The problem. Write out every line from the listing below where the string "purple" is found.

Data for analysis.

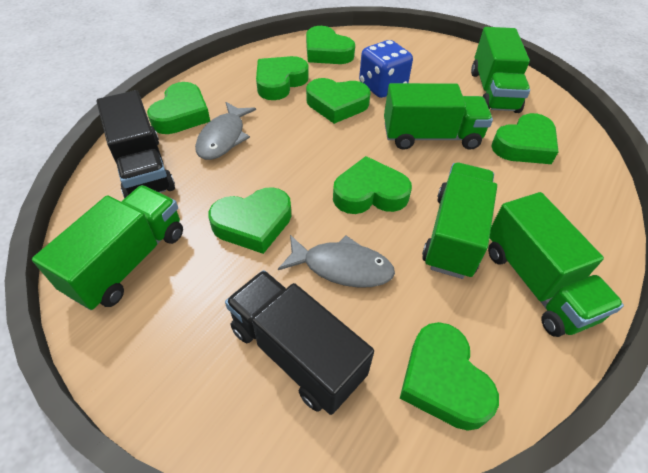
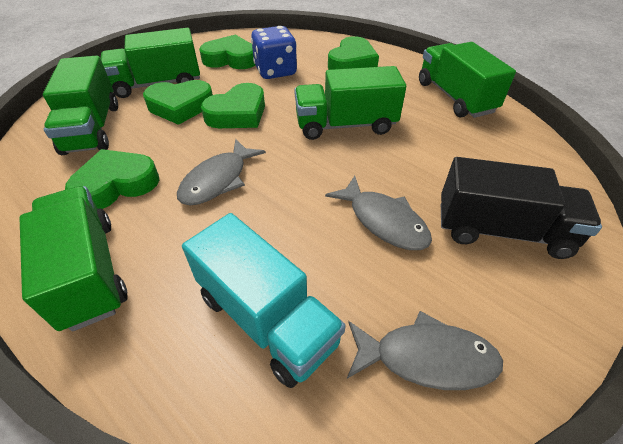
black truck: 2 -> 1
green heart: 8 -> 5
grey fish: 2 -> 3
turquoise truck: 0 -> 1

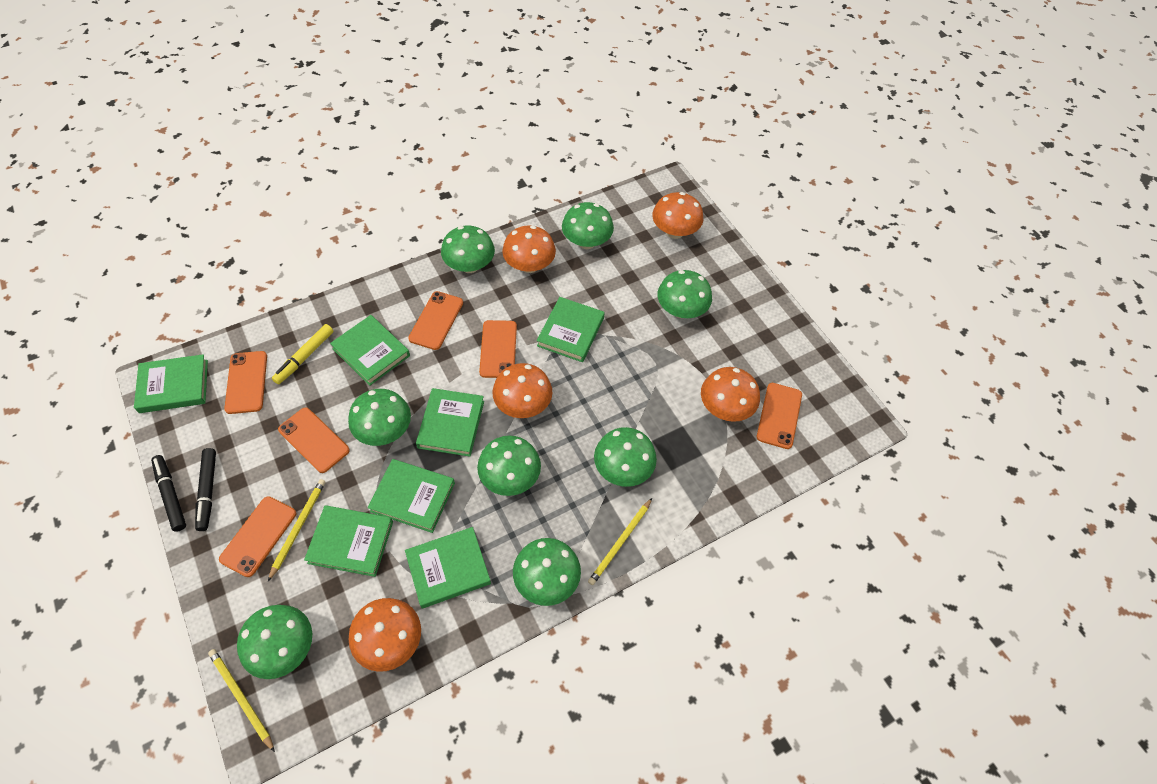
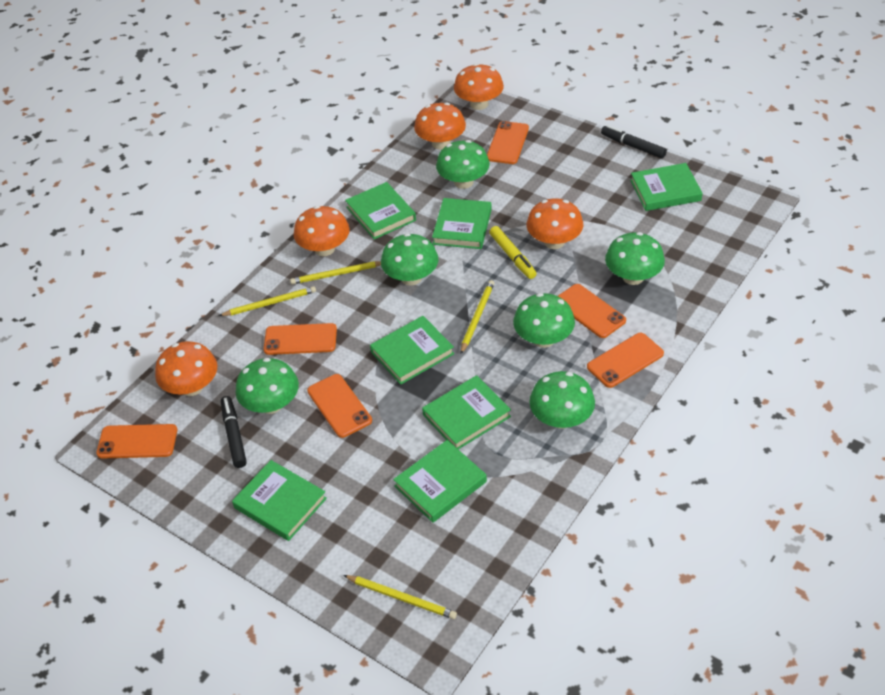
green mushroom: 8 -> 6
yellow pencil: 3 -> 4

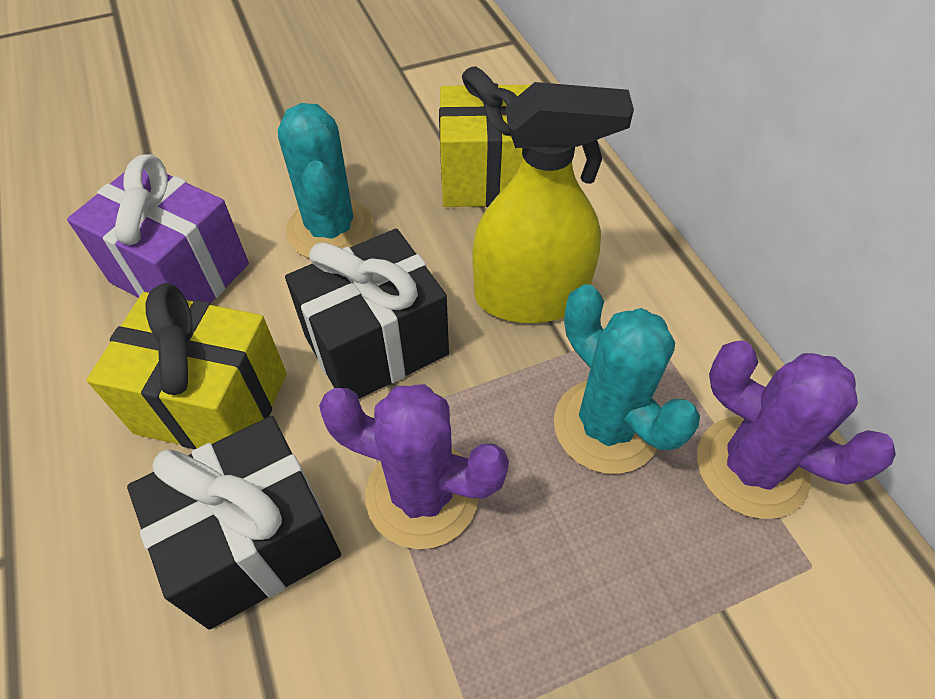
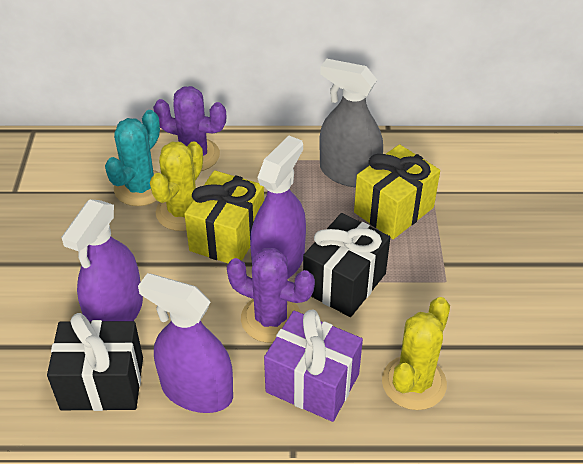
grey spray bottle: 0 -> 1
purple spray bottle: 0 -> 3
turquoise cactus: 2 -> 1
yellow cactus: 0 -> 2
yellow spray bottle: 1 -> 0

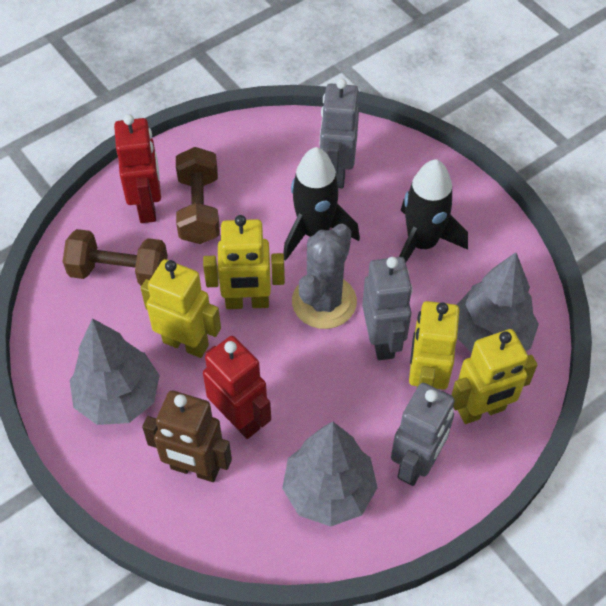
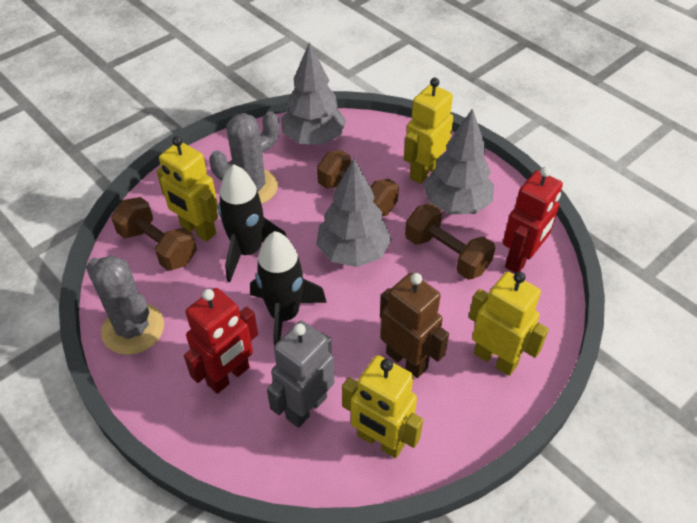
brown dumbbell: 2 -> 3
grey cactus: 1 -> 2
grey robot: 3 -> 1

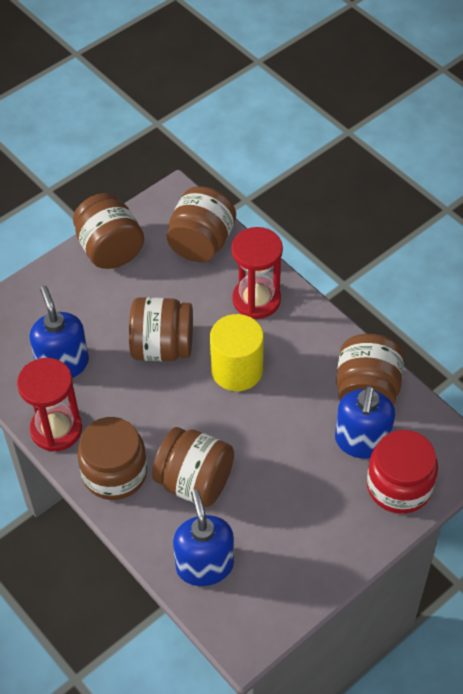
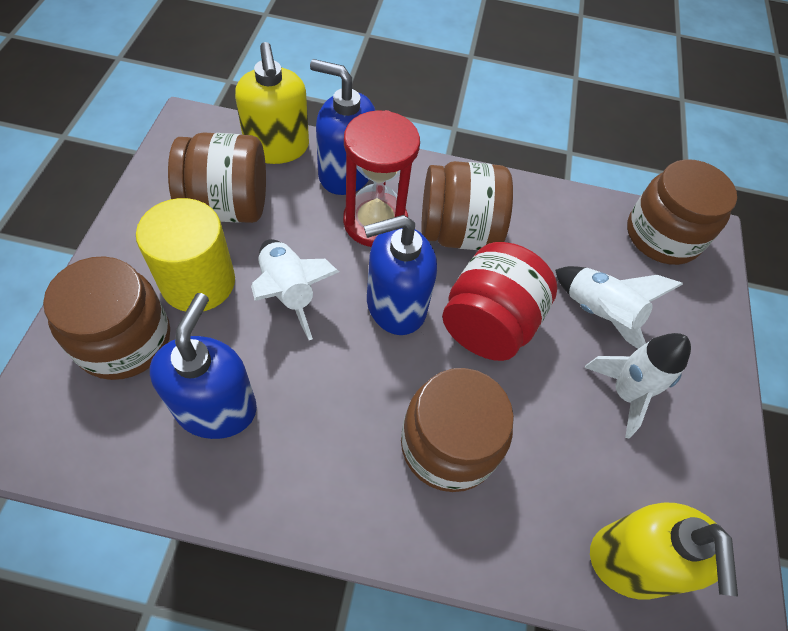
brown jar: 6 -> 5
red hourglass: 2 -> 1
white rocket: 0 -> 3
yellow soap dispenser: 0 -> 2

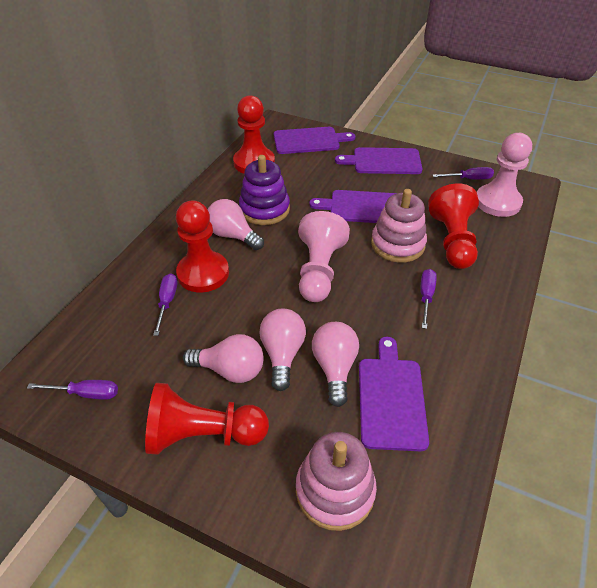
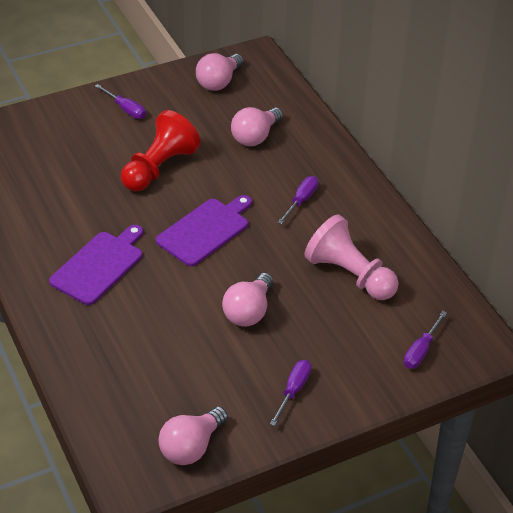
pink pawn: 2 -> 1
pink stacking toy: 2 -> 0
purple cutting board: 4 -> 2
purple stacking toy: 1 -> 0
red pawn: 4 -> 1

Result of this task.
purple spray bottle: 0 -> 3
purple cutting board: 4 -> 2
purple stacking toy: 1 -> 0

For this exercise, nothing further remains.